What you should do — Write out the text of every item below word for word, leaving out the pictures.

Source data —
+ + + +

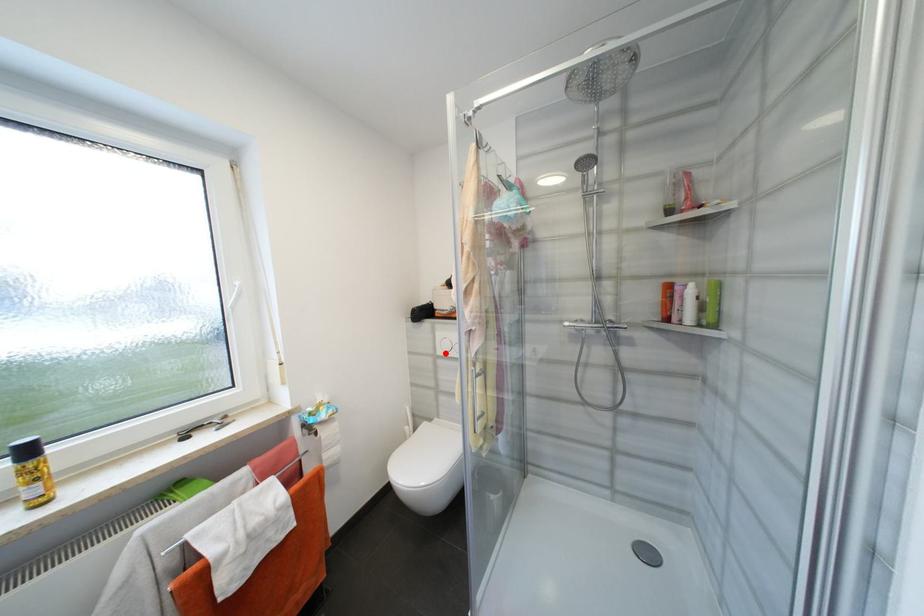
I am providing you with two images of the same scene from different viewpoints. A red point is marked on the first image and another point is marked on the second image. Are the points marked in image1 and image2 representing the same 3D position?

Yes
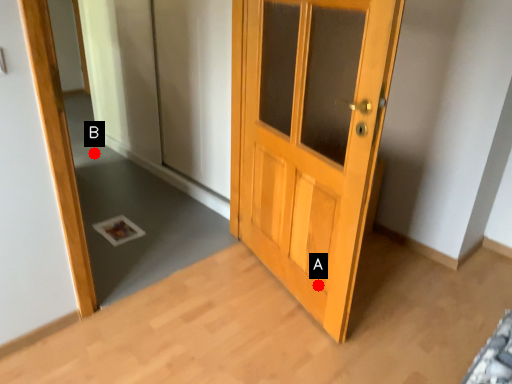
Question: Two points are circled on the image, labeled by A and B beside each circle. Which point appears closest to the camera in this image?

Choices:
 (A) A is closer
 (B) B is closer

Answer: (A)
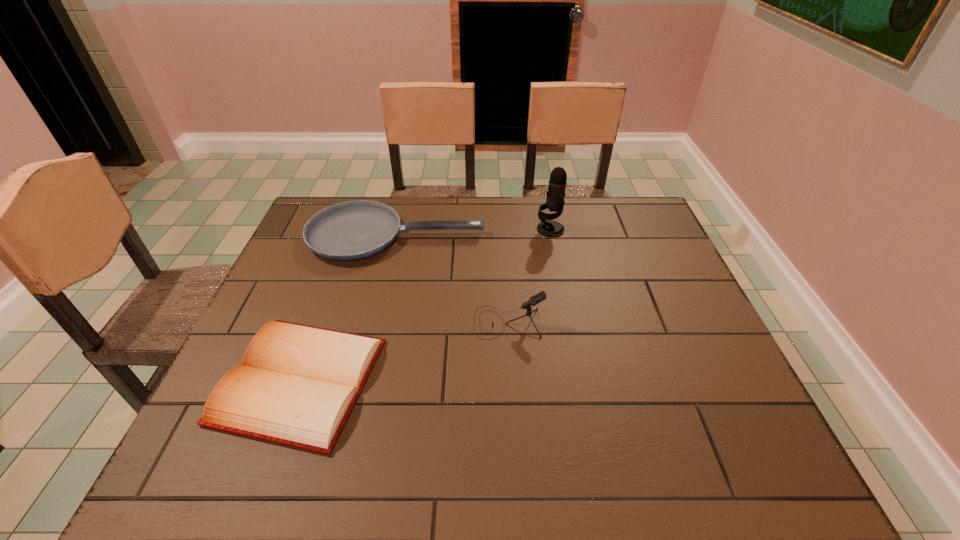
Find the location of a particular element. The height and width of the screenshot is (540, 960). free space at the near edge of the desktop is located at coordinates (432, 472).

+ + + +

Result for this task —
I am providing you with two images of the same scene from different viewpoints. A red point is marked on the first image and another point is marked on the second image. Are the points marked in image1 and image2 representing the same 3D position?

Yes
Question: Two points are circled on the image, labeled by A and B beside each circle. Which point appears closest to the camera in this image?

Choices:
 (A) A is closer
 (B) B is closer

Answer: (A)
Find the location of a particular element. The height and width of the screenshot is (540, 960). free space at the near edge of the desktop is located at coordinates (432, 472).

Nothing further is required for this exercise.